Top of Provided records

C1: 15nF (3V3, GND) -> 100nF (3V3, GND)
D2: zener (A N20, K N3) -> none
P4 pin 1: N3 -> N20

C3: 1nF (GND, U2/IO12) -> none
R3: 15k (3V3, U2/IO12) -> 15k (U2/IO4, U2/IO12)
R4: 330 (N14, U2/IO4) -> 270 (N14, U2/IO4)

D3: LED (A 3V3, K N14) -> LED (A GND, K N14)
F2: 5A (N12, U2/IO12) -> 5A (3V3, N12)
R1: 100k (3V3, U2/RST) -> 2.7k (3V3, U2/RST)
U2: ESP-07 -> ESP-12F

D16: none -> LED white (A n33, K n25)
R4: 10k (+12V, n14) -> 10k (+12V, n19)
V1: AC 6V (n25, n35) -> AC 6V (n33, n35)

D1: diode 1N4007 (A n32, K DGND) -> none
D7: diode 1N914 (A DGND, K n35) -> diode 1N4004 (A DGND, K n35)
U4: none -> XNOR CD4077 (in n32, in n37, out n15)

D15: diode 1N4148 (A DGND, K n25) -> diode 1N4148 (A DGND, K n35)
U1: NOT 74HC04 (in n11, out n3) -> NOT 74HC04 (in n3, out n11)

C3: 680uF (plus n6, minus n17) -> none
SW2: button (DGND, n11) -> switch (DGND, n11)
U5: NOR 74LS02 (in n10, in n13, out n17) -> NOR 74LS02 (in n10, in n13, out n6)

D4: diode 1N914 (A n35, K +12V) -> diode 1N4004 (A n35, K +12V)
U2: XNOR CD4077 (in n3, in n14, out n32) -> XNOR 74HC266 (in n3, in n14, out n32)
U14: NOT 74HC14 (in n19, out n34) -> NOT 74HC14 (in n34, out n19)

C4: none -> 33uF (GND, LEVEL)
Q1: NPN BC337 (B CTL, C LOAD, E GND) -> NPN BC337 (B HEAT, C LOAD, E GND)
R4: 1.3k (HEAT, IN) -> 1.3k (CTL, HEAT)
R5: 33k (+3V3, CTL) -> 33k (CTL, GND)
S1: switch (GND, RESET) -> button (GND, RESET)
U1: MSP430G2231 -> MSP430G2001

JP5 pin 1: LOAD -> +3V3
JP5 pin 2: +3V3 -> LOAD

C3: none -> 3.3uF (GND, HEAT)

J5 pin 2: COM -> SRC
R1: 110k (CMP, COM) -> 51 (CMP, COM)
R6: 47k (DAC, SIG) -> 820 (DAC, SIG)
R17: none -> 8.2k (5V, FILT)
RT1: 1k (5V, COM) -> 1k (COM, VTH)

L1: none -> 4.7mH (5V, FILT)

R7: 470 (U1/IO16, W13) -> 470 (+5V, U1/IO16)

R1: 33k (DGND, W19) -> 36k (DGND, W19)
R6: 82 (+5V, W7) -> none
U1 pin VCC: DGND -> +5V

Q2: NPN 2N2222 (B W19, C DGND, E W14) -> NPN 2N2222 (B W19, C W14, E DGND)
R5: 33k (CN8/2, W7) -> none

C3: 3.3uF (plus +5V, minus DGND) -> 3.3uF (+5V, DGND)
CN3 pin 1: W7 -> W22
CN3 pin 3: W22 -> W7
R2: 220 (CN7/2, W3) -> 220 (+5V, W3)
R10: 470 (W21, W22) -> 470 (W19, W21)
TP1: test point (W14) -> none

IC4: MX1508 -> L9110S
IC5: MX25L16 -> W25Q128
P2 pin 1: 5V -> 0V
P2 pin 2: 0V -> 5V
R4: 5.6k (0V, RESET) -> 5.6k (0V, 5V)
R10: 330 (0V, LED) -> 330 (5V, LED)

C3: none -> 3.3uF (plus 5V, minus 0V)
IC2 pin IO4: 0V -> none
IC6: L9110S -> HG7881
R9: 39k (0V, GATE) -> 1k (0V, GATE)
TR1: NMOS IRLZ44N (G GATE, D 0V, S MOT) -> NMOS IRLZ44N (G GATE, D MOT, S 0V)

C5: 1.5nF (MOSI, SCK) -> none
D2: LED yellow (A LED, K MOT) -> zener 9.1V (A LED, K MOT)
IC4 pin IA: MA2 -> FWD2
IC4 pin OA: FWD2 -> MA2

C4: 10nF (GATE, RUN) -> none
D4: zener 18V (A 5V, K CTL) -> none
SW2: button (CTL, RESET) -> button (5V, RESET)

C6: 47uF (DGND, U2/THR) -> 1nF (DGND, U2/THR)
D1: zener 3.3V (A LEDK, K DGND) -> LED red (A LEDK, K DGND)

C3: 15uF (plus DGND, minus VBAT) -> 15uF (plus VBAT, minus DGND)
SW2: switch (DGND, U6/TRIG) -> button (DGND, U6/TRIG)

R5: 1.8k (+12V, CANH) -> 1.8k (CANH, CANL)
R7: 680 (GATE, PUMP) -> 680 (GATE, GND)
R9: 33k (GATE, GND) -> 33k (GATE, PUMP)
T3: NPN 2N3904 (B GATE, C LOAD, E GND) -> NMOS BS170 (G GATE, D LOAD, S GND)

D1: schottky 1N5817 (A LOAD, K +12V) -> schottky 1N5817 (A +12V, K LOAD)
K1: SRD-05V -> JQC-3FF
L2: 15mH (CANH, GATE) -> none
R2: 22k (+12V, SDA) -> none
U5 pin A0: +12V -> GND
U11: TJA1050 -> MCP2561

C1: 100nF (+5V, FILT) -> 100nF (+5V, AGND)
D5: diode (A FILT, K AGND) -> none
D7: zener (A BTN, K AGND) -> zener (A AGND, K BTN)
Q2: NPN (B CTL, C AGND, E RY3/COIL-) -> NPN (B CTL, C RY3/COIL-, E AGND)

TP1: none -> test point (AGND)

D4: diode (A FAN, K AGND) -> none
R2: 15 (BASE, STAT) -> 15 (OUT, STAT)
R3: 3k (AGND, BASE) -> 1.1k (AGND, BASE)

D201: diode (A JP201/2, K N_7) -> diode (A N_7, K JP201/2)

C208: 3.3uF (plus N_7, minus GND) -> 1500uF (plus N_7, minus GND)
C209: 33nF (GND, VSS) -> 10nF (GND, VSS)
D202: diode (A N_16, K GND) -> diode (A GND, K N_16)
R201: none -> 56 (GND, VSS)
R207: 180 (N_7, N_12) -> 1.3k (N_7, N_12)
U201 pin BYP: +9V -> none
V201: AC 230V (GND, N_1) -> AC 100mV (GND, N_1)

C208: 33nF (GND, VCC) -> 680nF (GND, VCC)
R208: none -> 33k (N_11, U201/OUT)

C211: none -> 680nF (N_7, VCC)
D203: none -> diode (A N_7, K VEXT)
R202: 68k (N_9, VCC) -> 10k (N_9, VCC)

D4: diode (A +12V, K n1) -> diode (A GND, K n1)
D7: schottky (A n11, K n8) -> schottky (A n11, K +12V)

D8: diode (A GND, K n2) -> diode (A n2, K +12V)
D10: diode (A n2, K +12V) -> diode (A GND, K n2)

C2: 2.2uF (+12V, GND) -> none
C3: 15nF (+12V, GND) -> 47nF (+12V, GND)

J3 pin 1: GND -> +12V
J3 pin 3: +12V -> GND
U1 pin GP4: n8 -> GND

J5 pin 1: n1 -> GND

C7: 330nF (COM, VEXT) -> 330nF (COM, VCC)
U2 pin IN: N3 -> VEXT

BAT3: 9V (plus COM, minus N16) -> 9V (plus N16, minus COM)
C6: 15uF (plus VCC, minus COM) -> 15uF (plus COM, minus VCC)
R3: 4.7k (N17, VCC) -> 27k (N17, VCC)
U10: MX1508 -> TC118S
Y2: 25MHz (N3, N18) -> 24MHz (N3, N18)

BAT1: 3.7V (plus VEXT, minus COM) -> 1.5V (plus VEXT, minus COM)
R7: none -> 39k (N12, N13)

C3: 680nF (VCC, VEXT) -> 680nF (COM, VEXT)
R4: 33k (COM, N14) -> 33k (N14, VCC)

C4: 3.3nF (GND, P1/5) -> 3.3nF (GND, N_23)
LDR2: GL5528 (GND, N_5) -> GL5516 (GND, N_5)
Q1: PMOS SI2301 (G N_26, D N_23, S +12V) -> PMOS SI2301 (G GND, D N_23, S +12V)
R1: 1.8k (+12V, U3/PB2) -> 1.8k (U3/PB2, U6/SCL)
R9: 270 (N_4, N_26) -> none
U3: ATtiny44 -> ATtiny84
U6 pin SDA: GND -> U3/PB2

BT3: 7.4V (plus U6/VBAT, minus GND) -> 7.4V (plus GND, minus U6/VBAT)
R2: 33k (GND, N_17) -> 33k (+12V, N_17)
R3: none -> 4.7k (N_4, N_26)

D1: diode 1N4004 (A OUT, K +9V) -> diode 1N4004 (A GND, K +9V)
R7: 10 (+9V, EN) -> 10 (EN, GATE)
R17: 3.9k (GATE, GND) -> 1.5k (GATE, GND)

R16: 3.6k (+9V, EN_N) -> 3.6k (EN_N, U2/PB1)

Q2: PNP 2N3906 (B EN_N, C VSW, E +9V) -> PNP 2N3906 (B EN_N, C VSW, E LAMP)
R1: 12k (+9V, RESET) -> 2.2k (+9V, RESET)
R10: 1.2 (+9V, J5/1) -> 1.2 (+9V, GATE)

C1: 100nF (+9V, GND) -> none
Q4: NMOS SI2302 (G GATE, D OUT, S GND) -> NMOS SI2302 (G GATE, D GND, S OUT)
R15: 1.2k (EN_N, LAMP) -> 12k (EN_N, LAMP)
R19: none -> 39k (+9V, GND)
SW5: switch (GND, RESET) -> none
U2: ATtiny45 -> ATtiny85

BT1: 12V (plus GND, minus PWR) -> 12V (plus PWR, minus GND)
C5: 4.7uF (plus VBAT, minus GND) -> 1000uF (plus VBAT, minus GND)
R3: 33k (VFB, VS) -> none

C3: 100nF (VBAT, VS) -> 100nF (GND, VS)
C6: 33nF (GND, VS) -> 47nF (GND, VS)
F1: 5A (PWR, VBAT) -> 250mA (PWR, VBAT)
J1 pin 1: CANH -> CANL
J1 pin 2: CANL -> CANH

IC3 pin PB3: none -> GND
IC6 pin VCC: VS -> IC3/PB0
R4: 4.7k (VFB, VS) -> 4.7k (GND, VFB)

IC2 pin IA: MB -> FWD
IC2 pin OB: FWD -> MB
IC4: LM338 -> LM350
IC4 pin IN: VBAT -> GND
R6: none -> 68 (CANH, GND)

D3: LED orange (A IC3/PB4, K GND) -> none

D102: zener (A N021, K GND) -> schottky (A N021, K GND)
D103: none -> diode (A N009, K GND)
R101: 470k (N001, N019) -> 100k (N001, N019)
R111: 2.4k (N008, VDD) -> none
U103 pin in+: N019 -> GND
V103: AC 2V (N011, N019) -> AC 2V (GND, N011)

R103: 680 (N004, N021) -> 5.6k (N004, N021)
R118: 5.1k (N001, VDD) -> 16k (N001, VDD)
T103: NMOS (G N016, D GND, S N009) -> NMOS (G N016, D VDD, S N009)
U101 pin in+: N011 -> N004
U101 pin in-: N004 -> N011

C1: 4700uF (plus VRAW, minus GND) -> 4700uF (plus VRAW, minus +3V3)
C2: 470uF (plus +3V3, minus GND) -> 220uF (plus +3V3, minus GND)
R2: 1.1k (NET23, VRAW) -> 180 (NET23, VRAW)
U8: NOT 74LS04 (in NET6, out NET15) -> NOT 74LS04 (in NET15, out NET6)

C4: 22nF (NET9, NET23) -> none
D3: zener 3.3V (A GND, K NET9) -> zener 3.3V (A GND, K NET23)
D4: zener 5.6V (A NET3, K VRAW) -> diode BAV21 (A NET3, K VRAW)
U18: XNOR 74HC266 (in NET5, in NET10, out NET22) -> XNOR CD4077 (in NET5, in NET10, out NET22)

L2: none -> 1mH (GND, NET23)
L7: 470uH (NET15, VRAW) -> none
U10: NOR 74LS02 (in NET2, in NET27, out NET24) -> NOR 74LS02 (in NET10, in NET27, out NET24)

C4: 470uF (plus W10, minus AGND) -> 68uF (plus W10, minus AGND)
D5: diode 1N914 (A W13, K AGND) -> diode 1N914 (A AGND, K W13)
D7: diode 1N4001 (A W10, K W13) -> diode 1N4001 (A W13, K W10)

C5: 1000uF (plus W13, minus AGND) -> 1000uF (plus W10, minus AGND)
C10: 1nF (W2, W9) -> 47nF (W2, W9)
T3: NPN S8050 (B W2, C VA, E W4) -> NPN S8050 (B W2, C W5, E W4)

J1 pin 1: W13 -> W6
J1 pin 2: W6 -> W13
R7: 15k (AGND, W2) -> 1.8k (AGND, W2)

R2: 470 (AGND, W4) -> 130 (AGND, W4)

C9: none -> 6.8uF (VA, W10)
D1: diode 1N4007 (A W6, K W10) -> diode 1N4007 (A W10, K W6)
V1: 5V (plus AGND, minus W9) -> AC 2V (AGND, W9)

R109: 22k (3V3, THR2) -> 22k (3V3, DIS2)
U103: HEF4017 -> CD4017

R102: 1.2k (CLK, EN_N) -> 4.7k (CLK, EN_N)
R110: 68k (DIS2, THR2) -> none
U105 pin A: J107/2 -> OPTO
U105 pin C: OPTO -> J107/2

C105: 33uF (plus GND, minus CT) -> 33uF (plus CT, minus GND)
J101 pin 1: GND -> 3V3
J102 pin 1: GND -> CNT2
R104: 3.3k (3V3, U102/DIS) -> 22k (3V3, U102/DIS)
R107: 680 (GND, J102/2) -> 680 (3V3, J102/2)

Bottom of Provided records

Instructions for the task:
In the listing above, find the line with "R7: 680 (GATE, PUMP) -> 680 (GATE, GND)" and the line with "C208: 33nF (GND, VCC) -> 680nF (GND, VCC)", then reproduce both and every line between them exactly.

Solution for this exercise:
R7: 680 (GATE, PUMP) -> 680 (GATE, GND)
R9: 33k (GATE, GND) -> 33k (GATE, PUMP)
T3: NPN 2N3904 (B GATE, C LOAD, E GND) -> NMOS BS170 (G GATE, D LOAD, S GND)

D1: schottky 1N5817 (A LOAD, K +12V) -> schottky 1N5817 (A +12V, K LOAD)
K1: SRD-05V -> JQC-3FF
L2: 15mH (CANH, GATE) -> none
R2: 22k (+12V, SDA) -> none
U5 pin A0: +12V -> GND
U11: TJA1050 -> MCP2561

C1: 100nF (+5V, FILT) -> 100nF (+5V, AGND)
D5: diode (A FILT, K AGND) -> none
D7: zener (A BTN, K AGND) -> zener (A AGND, K BTN)
Q2: NPN (B CTL, C AGND, E RY3/COIL-) -> NPN (B CTL, C RY3/COIL-, E AGND)

TP1: none -> test point (AGND)

D4: diode (A FAN, K AGND) -> none
R2: 15 (BASE, STAT) -> 15 (OUT, STAT)
R3: 3k (AGND, BASE) -> 1.1k (AGND, BASE)

D201: diode (A JP201/2, K N_7) -> diode (A N_7, K JP201/2)

C208: 3.3uF (plus N_7, minus GND) -> 1500uF (plus N_7, minus GND)
C209: 33nF (GND, VSS) -> 10nF (GND, VSS)
D202: diode (A N_16, K GND) -> diode (A GND, K N_16)
R201: none -> 56 (GND, VSS)
R207: 180 (N_7, N_12) -> 1.3k (N_7, N_12)
U201 pin BYP: +9V -> none
V201: AC 230V (GND, N_1) -> AC 100mV (GND, N_1)

C208: 33nF (GND, VCC) -> 680nF (GND, VCC)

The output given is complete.